TO DO »
Look through the data below and output, unchanged, every line from the one holding "(663, 161) = (608, 220): white" through the one holding "(411, 194) = (173, 330): purple", inclusive. Skip the pictures.

MATERIAL PROVIDED »
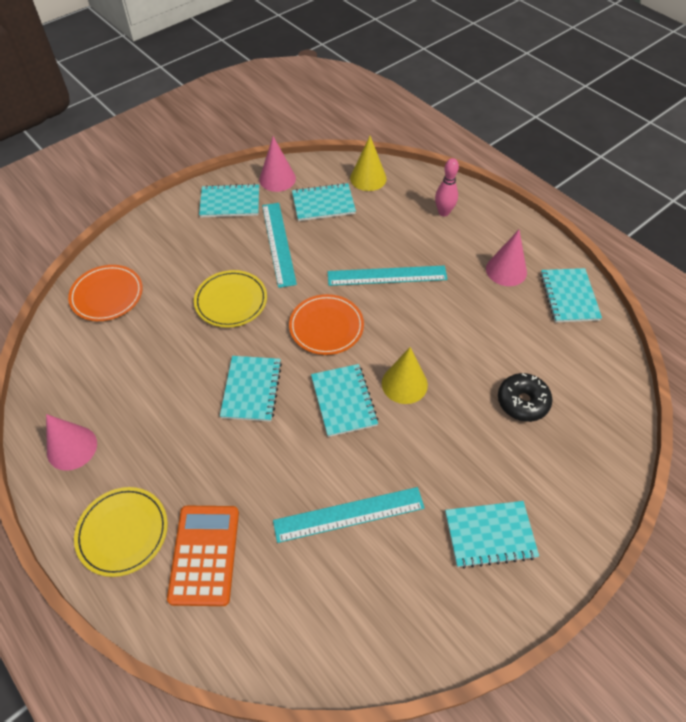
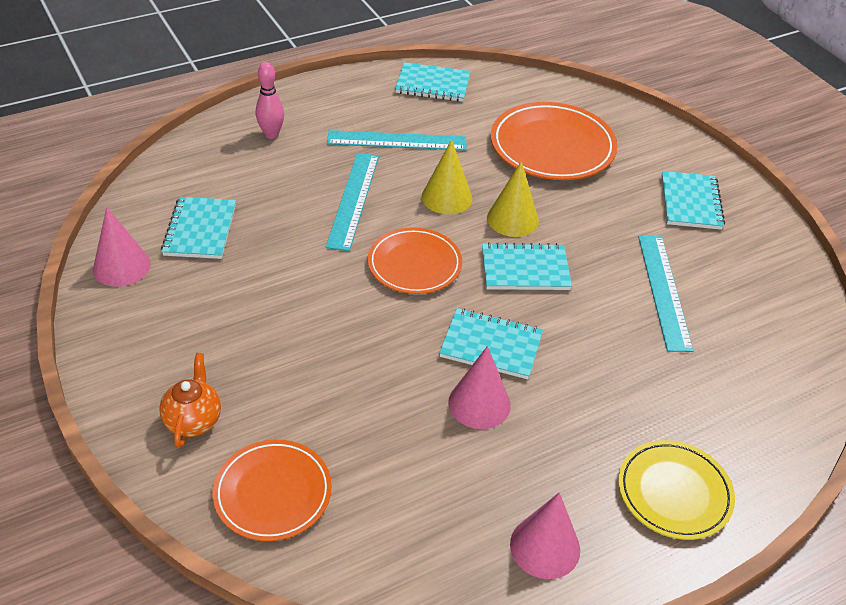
camera: 80 degrees left, 10 degrees down
(157, 246) = (193, 420): none -> orange teapot
(204, 554) = (704, 415): orange calculator -> none
(230, 203) = (143, 324): turquoise notebook -> none
(231, 301) = (340, 347): yellow plate -> none
(278, 243) = (254, 285): turquoise ruler -> turquoise ruler (397, 141)
(368, 178) = (174, 181): yellow cone -> yellow cone (447, 197)
(506, 270) = (381, 113): pink cone -> pink cone (479, 403)
(522, 402) = (552, 147): black donut -> orange plate

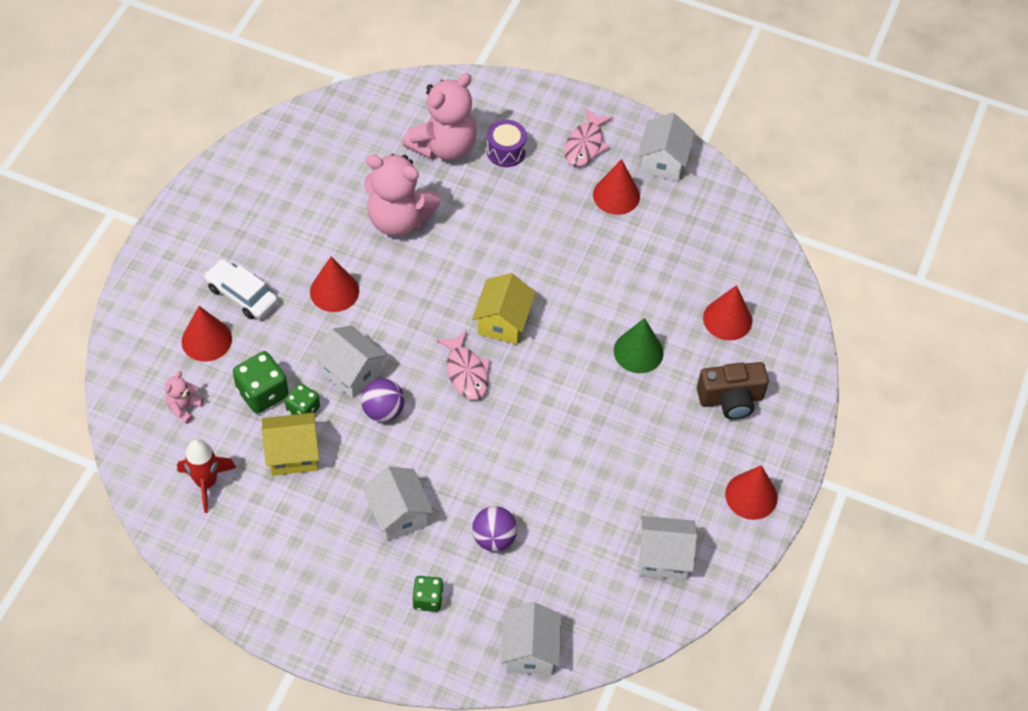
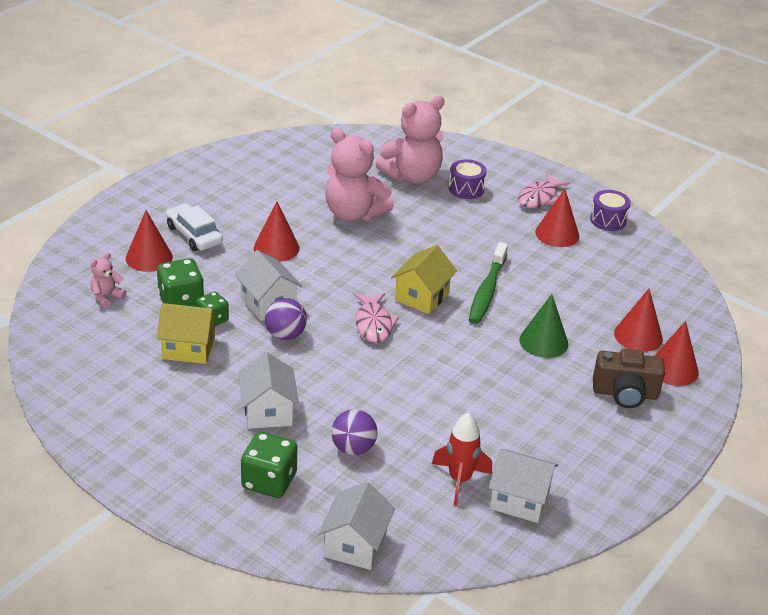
camera: 15 degrees right, 20 degrees down
(206, 483) = (100, 352): red rocket -> red rocket (459, 480)
(428, 599) = (269, 481): green dice -> green dice, size x1.59
(566, 296) = (487, 291): none -> green toothbrush
(663, 161) = (608, 220): white house -> purple drum
(751, 496) = (625, 471): red cone -> red cone (673, 369)

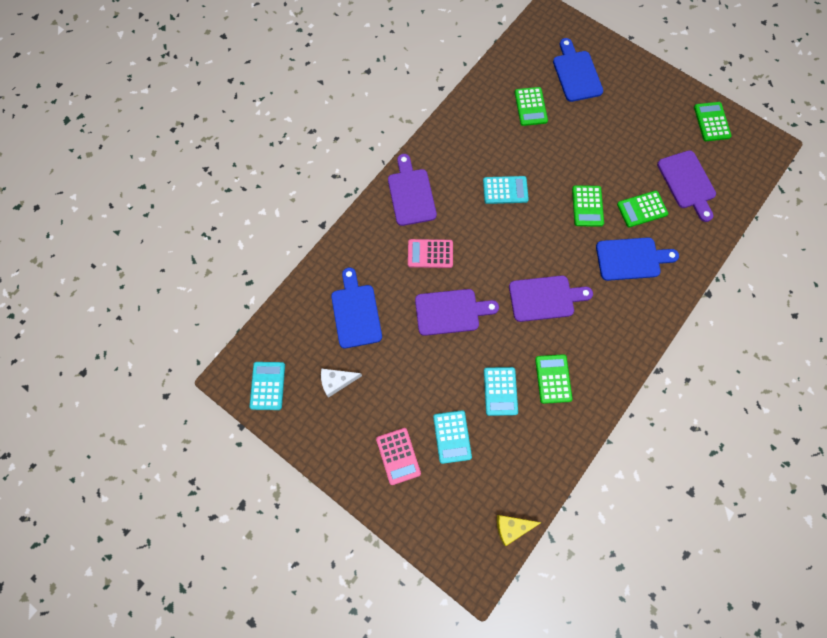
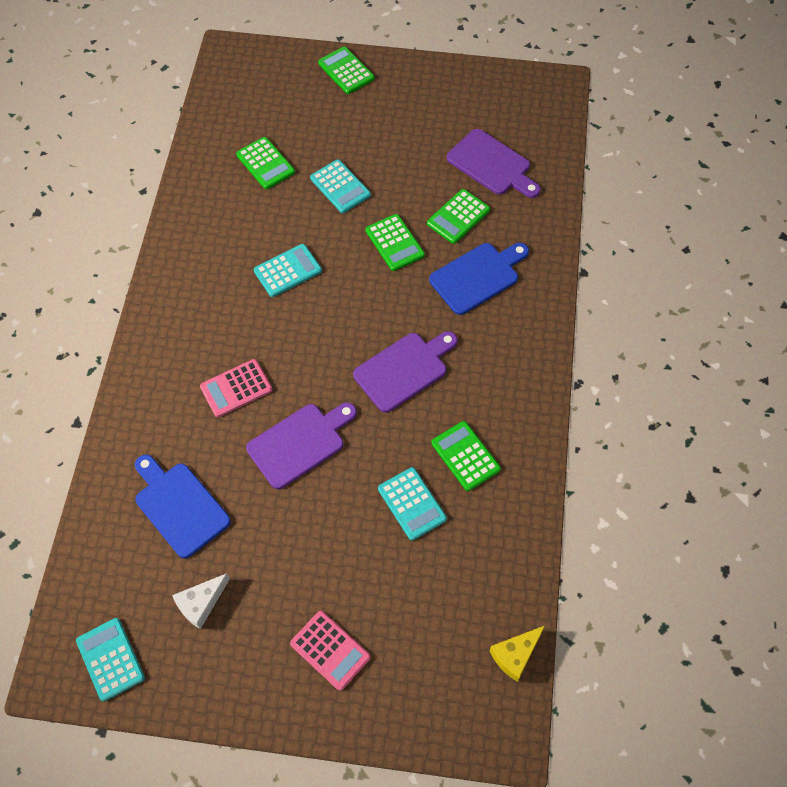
camera: 30 degrees left, 10 degrees down
(411, 194) = (173, 330): purple cutting board -> none
(452, 436) = (384, 589): turquoise calculator -> turquoise calculator (340, 187)
(576, 73) = (299, 103): blue cutting board -> none
(711, 122) = (481, 88): green calculator -> green calculator (346, 71)

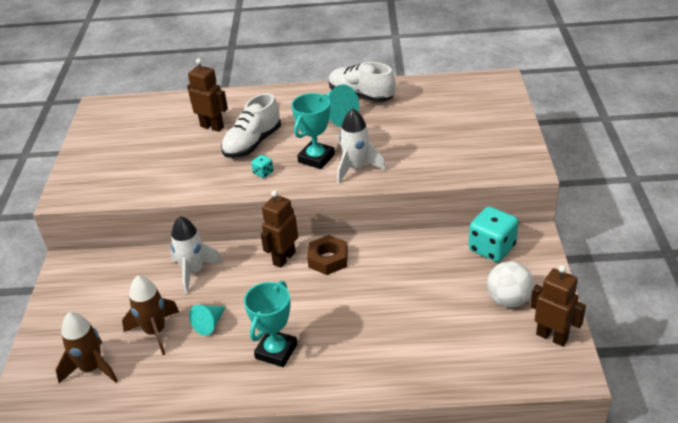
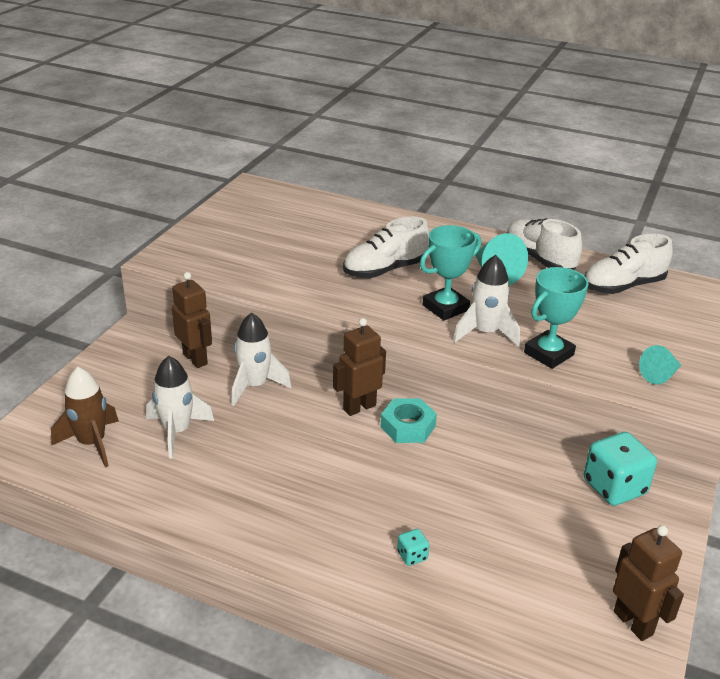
camera: 20 degrees right, 5 degrees down
(155, 331) = (177, 431): brown rocket -> white rocket
(209, 324) = (236, 445): turquoise cone -> turquoise cone (659, 375)
(212, 127) = (353, 240): brown robot -> brown robot (195, 359)
(263, 173) = (377, 303): turquoise dice -> turquoise dice (412, 556)
(276, 351) = (289, 503): turquoise trophy -> turquoise trophy (548, 354)
(328, 259) = (408, 426): brown nut -> turquoise nut
(431, 97) = (623, 286): none -> white shoe
(508, 300) = (601, 555): white ball -> none

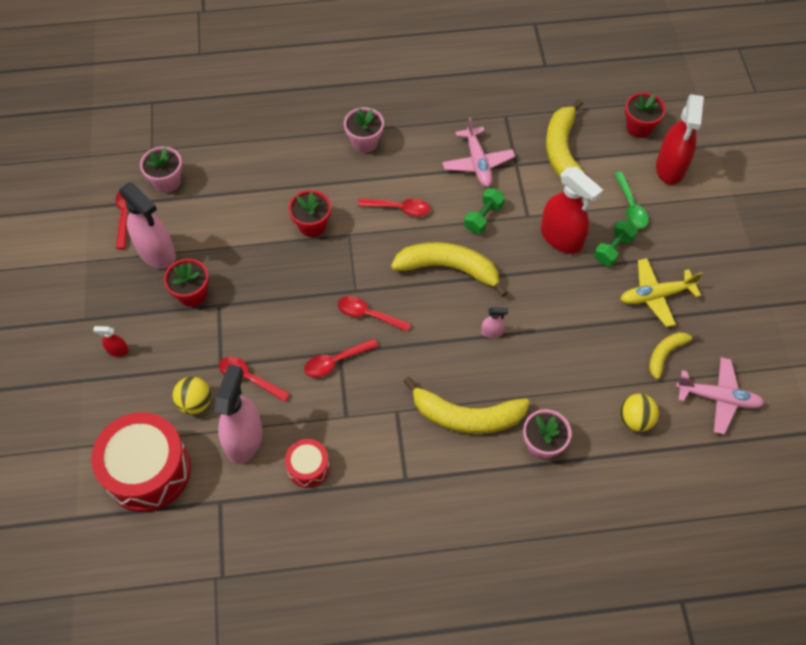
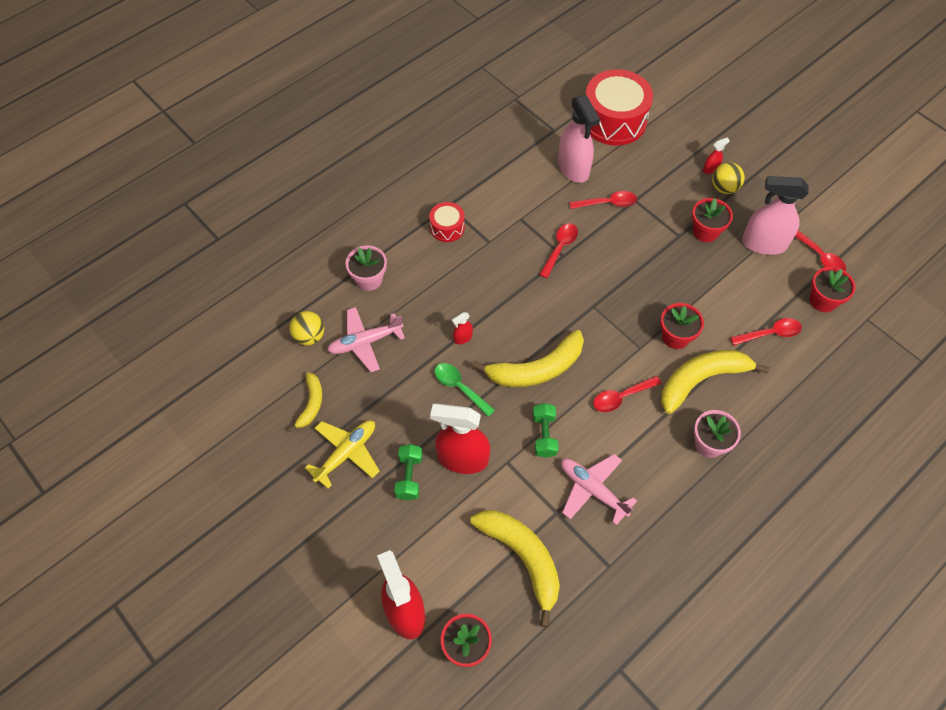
camera: 145 degrees right, 0 degrees up
(167, 181) = (823, 300): pink flower pot -> red flower pot
(195, 403) = (626, 170): yellow ball -> yellow ball (724, 188)
(308, 467) = (517, 177): red drum -> red drum (447, 228)
(368, 314) = (567, 294): red spoon -> red spoon (770, 333)
(466, 416) = (437, 266): yellow banana -> yellow banana (701, 380)
(492, 332) = (462, 338): pink spray bottle -> red spray bottle
(630, 206) = (419, 535): green spoon -> green spoon (459, 387)
(718, 398) = (250, 392): pink plane -> pink plane (365, 342)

SOLUTION TO THIS EXERCISE »
(663, 161) = (608, 220): white house -> purple drum
(751, 496) = (625, 471): red cone -> red cone (673, 369)

camera: 30 degrees left, 10 degrees down
(411, 194) = (173, 330): purple cutting board -> none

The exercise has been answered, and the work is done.